_The task_
Below are some records; output exactly the lines from the line with "none -> purple brick F14 level 2" to the line with "none -> pink brick F10:G10 level 1", both ends kept, and nothing more.

_Information_
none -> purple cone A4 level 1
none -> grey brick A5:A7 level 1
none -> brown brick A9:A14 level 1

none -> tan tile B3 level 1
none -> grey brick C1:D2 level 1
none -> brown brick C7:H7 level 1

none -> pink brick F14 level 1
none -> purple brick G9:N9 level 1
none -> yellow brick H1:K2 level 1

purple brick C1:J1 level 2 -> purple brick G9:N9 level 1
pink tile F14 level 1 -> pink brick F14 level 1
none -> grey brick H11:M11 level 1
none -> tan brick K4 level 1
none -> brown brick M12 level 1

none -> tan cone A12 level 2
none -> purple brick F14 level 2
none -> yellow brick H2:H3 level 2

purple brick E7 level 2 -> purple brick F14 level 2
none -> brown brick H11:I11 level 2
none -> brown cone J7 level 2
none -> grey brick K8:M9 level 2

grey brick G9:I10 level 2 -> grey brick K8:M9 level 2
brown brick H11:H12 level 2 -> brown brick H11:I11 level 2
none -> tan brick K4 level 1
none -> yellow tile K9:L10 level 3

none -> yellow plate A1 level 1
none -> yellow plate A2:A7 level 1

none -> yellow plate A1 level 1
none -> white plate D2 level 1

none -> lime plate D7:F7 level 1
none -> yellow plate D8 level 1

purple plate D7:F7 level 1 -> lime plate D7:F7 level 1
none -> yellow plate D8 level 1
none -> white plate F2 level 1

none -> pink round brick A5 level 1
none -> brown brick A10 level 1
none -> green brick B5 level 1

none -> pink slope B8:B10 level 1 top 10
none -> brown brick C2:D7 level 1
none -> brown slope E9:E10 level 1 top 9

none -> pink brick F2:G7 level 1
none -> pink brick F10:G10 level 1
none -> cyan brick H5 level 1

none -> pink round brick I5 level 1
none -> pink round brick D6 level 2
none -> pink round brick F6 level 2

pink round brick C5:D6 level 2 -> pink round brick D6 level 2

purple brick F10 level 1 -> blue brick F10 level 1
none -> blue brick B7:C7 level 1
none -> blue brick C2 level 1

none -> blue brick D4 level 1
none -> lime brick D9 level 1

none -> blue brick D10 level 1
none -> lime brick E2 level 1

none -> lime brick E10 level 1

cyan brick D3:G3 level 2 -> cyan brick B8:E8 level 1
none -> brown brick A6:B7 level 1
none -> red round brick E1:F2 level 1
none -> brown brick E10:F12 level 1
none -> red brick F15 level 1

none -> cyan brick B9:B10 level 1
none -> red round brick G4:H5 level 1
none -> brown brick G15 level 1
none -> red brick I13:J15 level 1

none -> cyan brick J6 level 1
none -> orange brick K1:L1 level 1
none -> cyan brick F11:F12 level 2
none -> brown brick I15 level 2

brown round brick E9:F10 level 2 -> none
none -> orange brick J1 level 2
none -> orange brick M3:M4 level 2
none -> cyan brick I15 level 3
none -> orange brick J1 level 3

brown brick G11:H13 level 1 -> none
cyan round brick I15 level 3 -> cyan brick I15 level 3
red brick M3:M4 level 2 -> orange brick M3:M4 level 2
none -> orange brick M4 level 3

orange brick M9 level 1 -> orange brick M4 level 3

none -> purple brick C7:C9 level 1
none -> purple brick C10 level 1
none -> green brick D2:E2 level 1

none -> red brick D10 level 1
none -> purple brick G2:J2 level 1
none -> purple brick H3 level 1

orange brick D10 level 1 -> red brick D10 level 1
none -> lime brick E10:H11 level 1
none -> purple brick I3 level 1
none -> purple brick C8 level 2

_Written answer_
none -> purple brick F14 level 2
none -> yellow brick H2:H3 level 2

purple brick E7 level 2 -> purple brick F14 level 2
none -> brown brick H11:I11 level 2
none -> brown cone J7 level 2
none -> grey brick K8:M9 level 2

grey brick G9:I10 level 2 -> grey brick K8:M9 level 2
brown brick H11:H12 level 2 -> brown brick H11:I11 level 2
none -> tan brick K4 level 1
none -> yellow tile K9:L10 level 3

none -> yellow plate A1 level 1
none -> yellow plate A2:A7 level 1

none -> yellow plate A1 level 1
none -> white plate D2 level 1

none -> lime plate D7:F7 level 1
none -> yellow plate D8 level 1

purple plate D7:F7 level 1 -> lime plate D7:F7 level 1
none -> yellow plate D8 level 1
none -> white plate F2 level 1

none -> pink round brick A5 level 1
none -> brown brick A10 level 1
none -> green brick B5 level 1

none -> pink slope B8:B10 level 1 top 10
none -> brown brick C2:D7 level 1
none -> brown slope E9:E10 level 1 top 9

none -> pink brick F2:G7 level 1
none -> pink brick F10:G10 level 1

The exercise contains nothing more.